(Stored entries)
☆ ☆ ☆

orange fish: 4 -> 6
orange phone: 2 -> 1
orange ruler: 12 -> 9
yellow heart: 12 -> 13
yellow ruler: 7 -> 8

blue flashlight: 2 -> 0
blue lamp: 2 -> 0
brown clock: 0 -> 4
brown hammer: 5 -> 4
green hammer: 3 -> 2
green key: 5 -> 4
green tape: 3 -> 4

☆ ☆ ☆

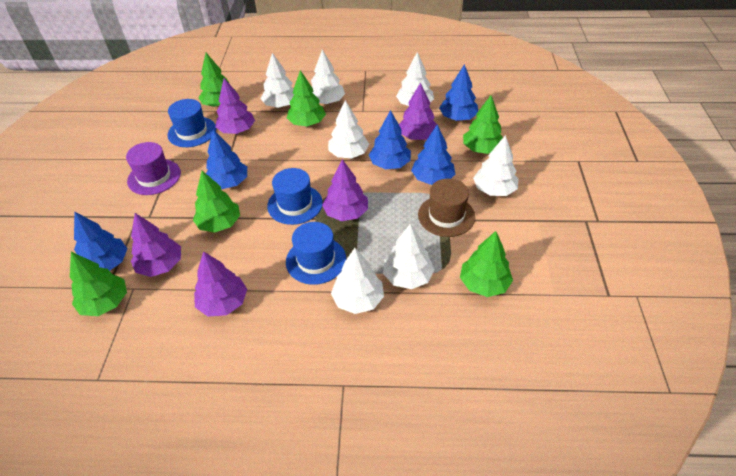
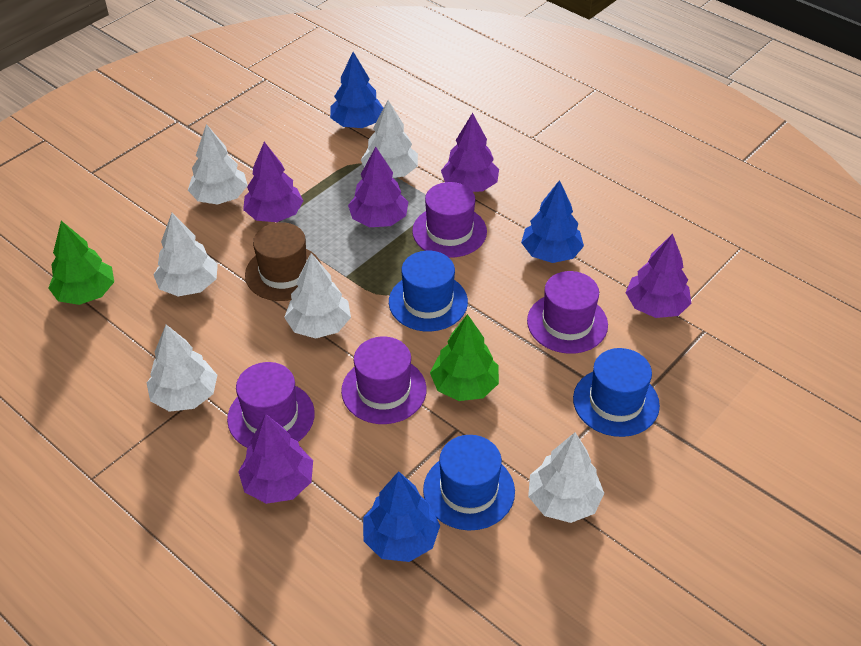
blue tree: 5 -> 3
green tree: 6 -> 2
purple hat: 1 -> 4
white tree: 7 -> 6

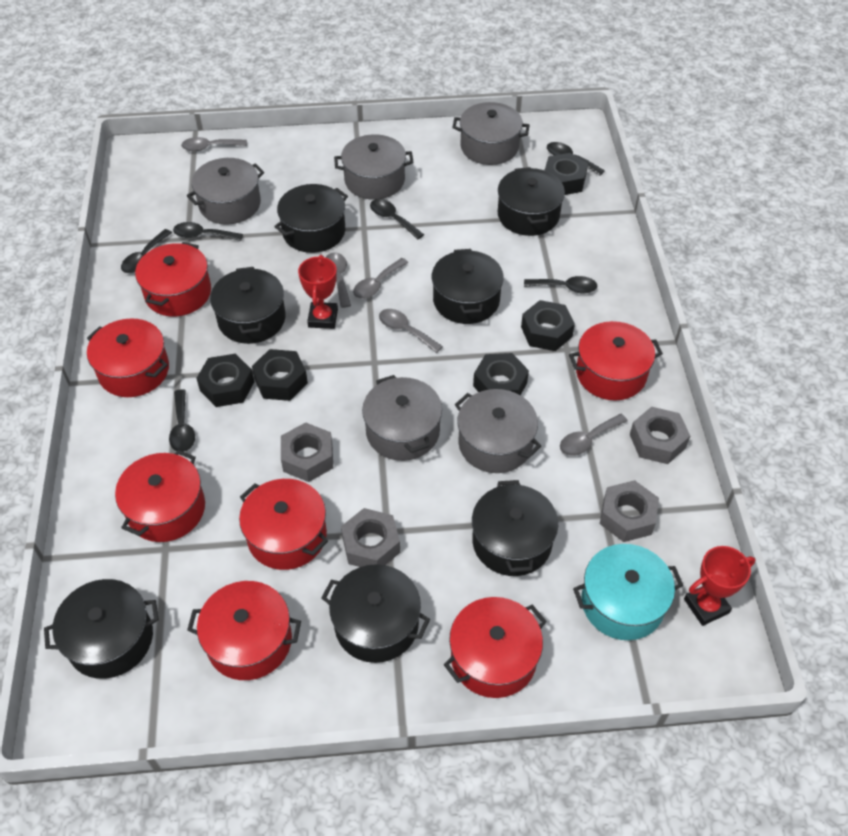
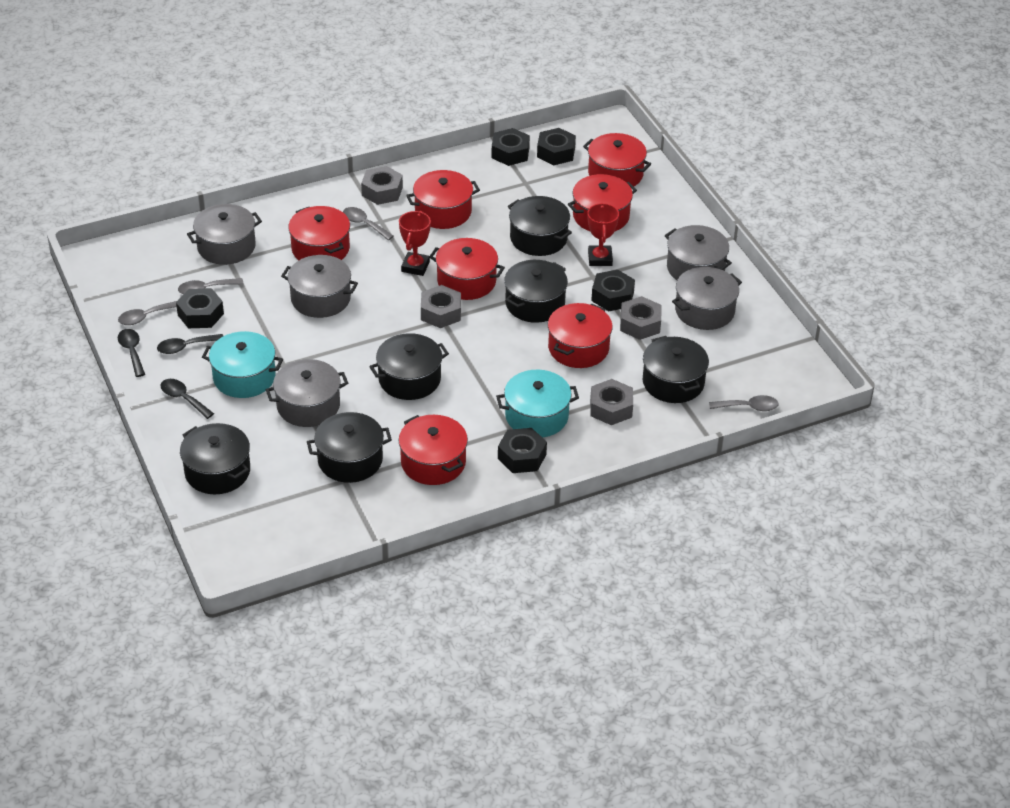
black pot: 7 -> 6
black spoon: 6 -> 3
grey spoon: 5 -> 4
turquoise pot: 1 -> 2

☆ ☆ ☆

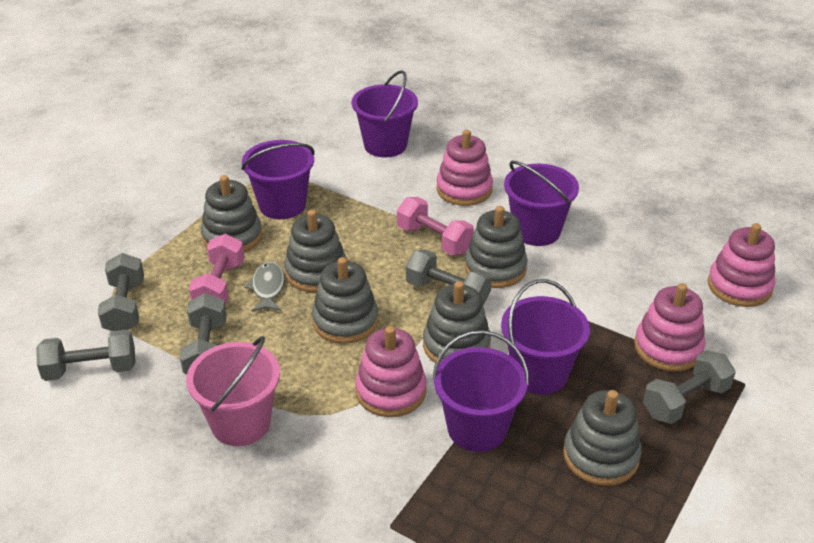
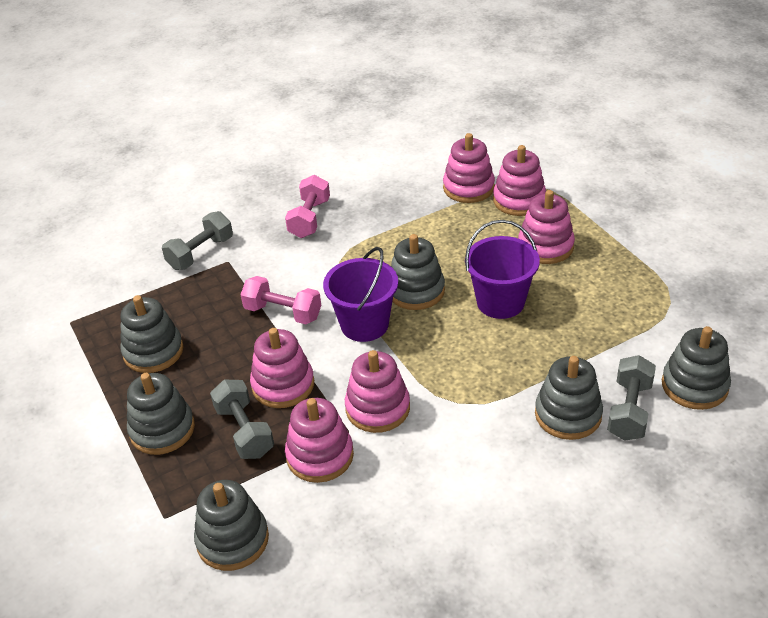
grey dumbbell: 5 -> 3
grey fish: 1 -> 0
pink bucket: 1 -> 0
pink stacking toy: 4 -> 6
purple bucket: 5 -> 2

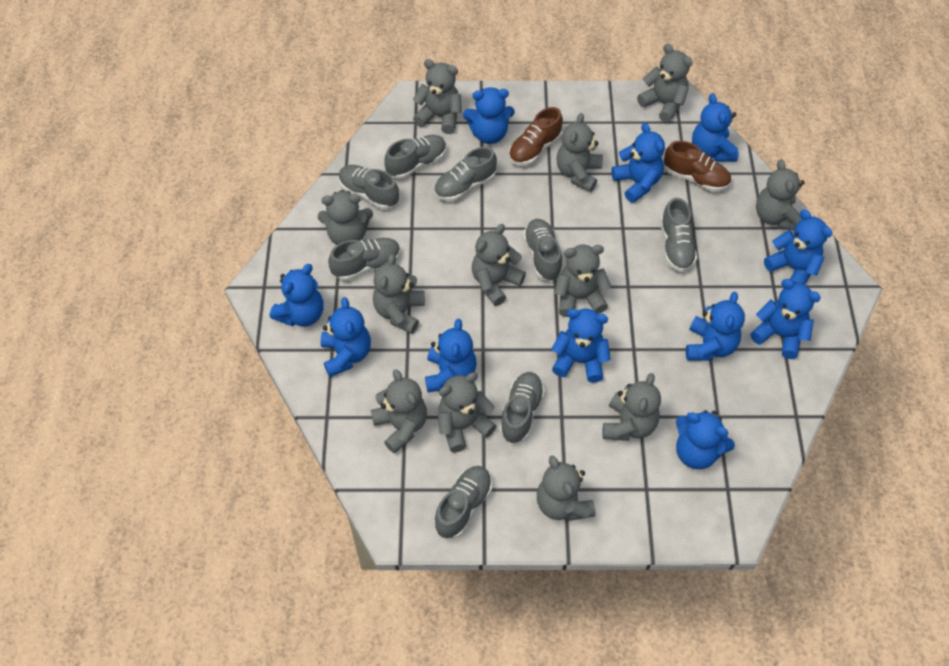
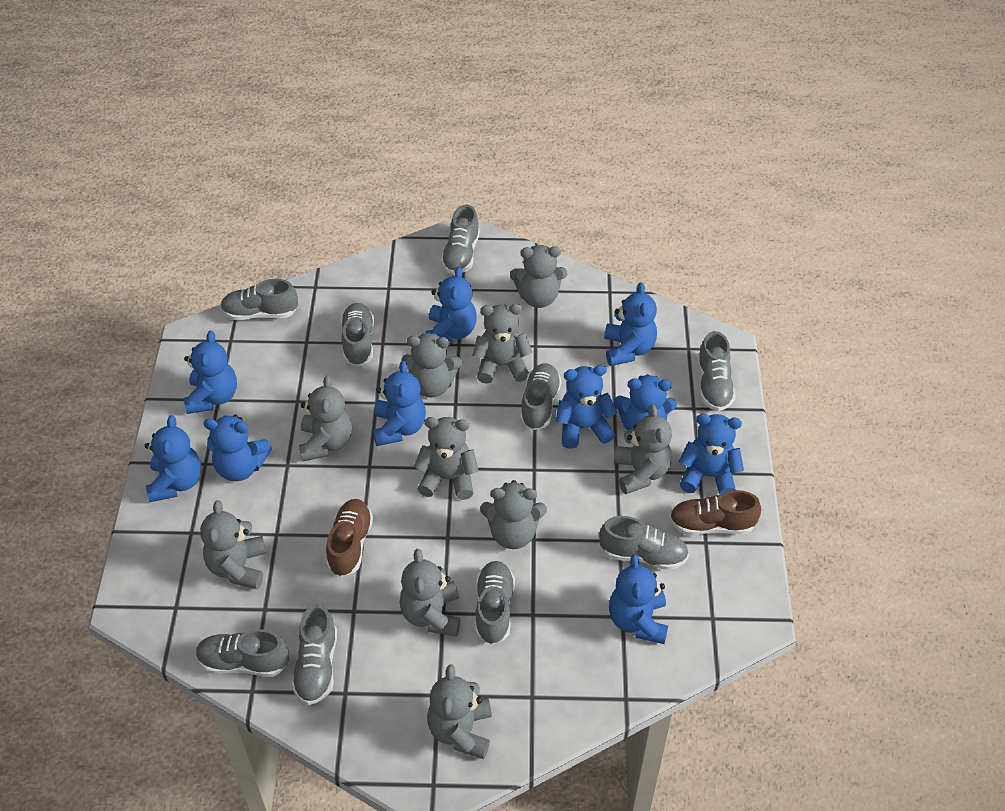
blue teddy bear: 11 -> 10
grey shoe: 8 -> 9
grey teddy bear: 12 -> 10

☆ ☆ ☆

Using the entries above, output exactly the lines between the line holding "blue lamp: 2 -> 0" and the line holding "green tape: 3 -> 4", end lines included, and nothing more.

* SOLUTION TO THIS EXERCISE:
blue lamp: 2 -> 0
brown clock: 0 -> 4
brown hammer: 5 -> 4
green hammer: 3 -> 2
green key: 5 -> 4
green tape: 3 -> 4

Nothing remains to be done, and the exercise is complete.